Reproduce exactly the lines below, starting with the line that contains "black brick H1:H4" and ending with the last line of the records, both included, and nothing else.

Stored data
=== Begin Enclosure ===

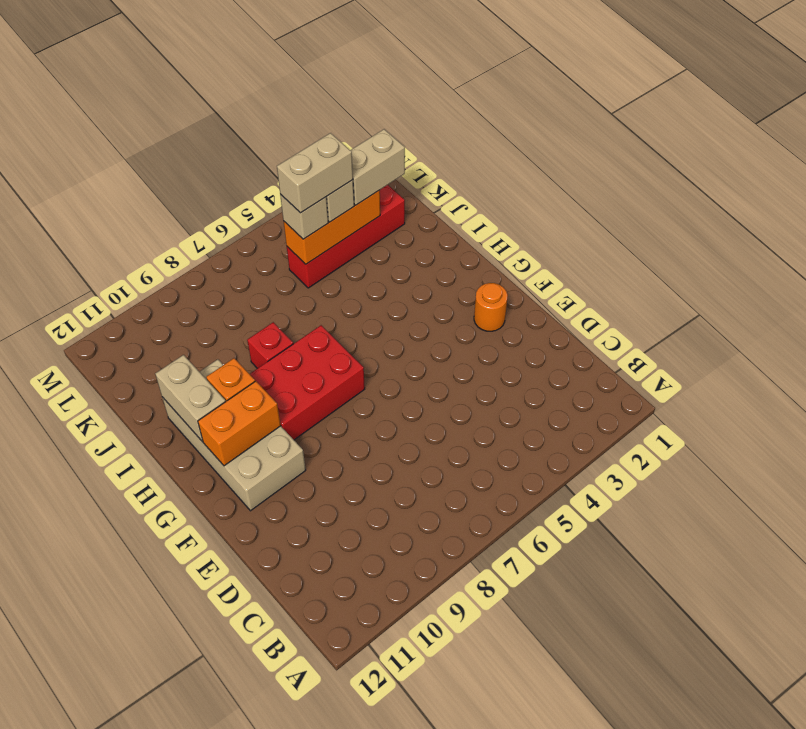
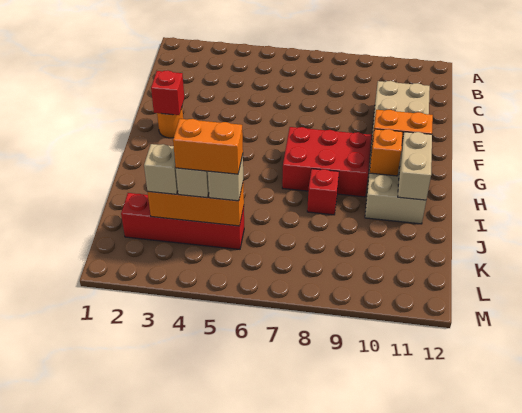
none -> red brick F2 level 2
tan brick F10:I11 level 1 -> tan brick D10:I11 level 1
tan brick K2:K3 level 3 -> tan brick K3 level 3
tan brick K4:K5 level 4 -> orange brick K4:K5 level 4

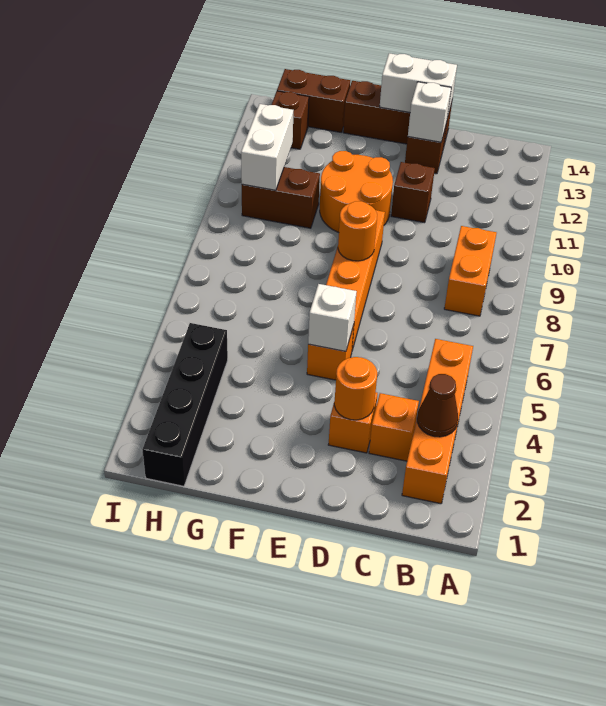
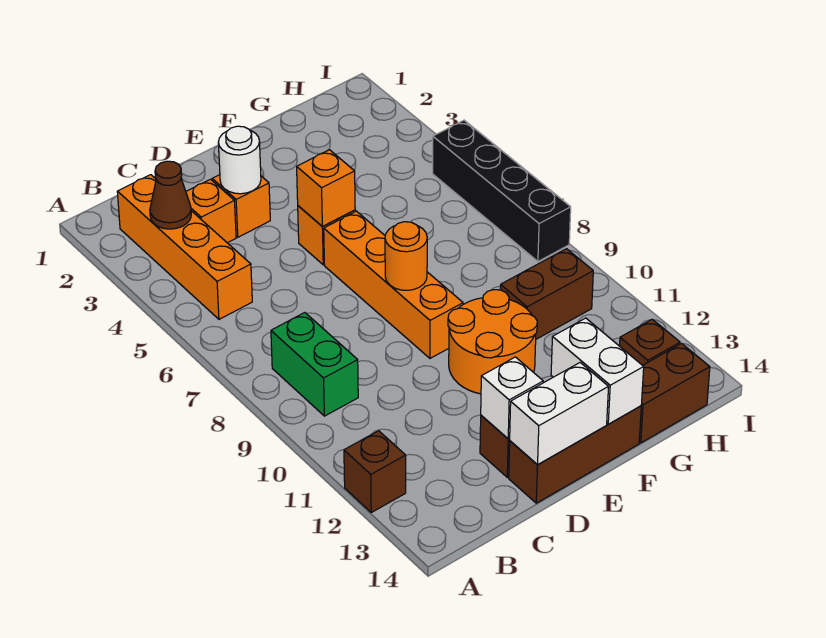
orange brick B8:B9 level 1 -> green brick B8:B9 level 1
orange round brick D3 level 2 -> white round brick D3 level 2
brown brick D11 level 1 -> brown brick A12 level 1
white brick E5 level 2 -> orange brick E5 level 2
black brick H1:H4 level 1 -> black brick I5:I8 level 1
white brick H10:H11 level 2 -> white brick F13:F14 level 2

=== End Enclosure ===

# Output of the task:
black brick H1:H4 level 1 -> black brick I5:I8 level 1
white brick H10:H11 level 2 -> white brick F13:F14 level 2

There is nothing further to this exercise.